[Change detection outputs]
--

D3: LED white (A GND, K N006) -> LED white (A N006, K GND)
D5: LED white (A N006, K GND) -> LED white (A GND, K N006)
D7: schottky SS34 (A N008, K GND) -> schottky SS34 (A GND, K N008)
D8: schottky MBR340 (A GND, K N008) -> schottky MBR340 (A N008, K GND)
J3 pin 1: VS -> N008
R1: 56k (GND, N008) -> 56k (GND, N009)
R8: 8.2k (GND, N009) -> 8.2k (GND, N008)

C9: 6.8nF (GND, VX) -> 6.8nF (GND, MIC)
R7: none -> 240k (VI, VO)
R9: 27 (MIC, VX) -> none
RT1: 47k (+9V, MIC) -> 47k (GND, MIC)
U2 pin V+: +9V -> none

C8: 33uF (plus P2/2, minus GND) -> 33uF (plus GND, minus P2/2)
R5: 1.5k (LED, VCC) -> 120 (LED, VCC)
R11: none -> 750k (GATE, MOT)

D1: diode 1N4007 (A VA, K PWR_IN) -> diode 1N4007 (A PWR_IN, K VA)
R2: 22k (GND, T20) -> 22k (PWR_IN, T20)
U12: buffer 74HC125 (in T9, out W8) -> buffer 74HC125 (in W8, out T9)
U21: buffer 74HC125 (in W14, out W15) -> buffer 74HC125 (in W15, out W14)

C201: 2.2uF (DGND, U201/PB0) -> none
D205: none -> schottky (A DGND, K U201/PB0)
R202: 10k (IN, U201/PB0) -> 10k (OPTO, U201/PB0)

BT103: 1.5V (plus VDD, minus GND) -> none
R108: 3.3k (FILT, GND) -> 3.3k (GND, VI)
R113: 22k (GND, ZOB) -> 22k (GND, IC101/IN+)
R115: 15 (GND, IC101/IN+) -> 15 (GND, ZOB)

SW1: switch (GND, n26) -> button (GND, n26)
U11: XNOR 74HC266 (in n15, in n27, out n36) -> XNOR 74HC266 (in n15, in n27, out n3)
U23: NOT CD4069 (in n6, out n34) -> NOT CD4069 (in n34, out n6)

--

# [What the task requires]
Please reproduce each entry exactly as it appears.

# [Exercise response]
D3: LED white (A GND, K N006) -> LED white (A N006, K GND)
D5: LED white (A N006, K GND) -> LED white (A GND, K N006)
D7: schottky SS34 (A N008, K GND) -> schottky SS34 (A GND, K N008)
D8: schottky MBR340 (A GND, K N008) -> schottky MBR340 (A N008, K GND)
J3 pin 1: VS -> N008
R1: 56k (GND, N008) -> 56k (GND, N009)
R8: 8.2k (GND, N009) -> 8.2k (GND, N008)

C9: 6.8nF (GND, VX) -> 6.8nF (GND, MIC)
R7: none -> 240k (VI, VO)
R9: 27 (MIC, VX) -> none
RT1: 47k (+9V, MIC) -> 47k (GND, MIC)
U2 pin V+: +9V -> none

C8: 33uF (plus P2/2, minus GND) -> 33uF (plus GND, minus P2/2)
R5: 1.5k (LED, VCC) -> 120 (LED, VCC)
R11: none -> 750k (GATE, MOT)

D1: diode 1N4007 (A VA, K PWR_IN) -> diode 1N4007 (A PWR_IN, K VA)
R2: 22k (GND, T20) -> 22k (PWR_IN, T20)
U12: buffer 74HC125 (in T9, out W8) -> buffer 74HC125 (in W8, out T9)
U21: buffer 74HC125 (in W14, out W15) -> buffer 74HC125 (in W15, out W14)

C201: 2.2uF (DGND, U201/PB0) -> none
D205: none -> schottky (A DGND, K U201/PB0)
R202: 10k (IN, U201/PB0) -> 10k (OPTO, U201/PB0)

BT103: 1.5V (plus VDD, minus GND) -> none
R108: 3.3k (FILT, GND) -> 3.3k (GND, VI)
R113: 22k (GND, ZOB) -> 22k (GND, IC101/IN+)
R115: 15 (GND, IC101/IN+) -> 15 (GND, ZOB)

SW1: switch (GND, n26) -> button (GND, n26)
U11: XNOR 74HC266 (in n15, in n27, out n36) -> XNOR 74HC266 (in n15, in n27, out n3)
U23: NOT CD4069 (in n6, out n34) -> NOT CD4069 (in n34, out n6)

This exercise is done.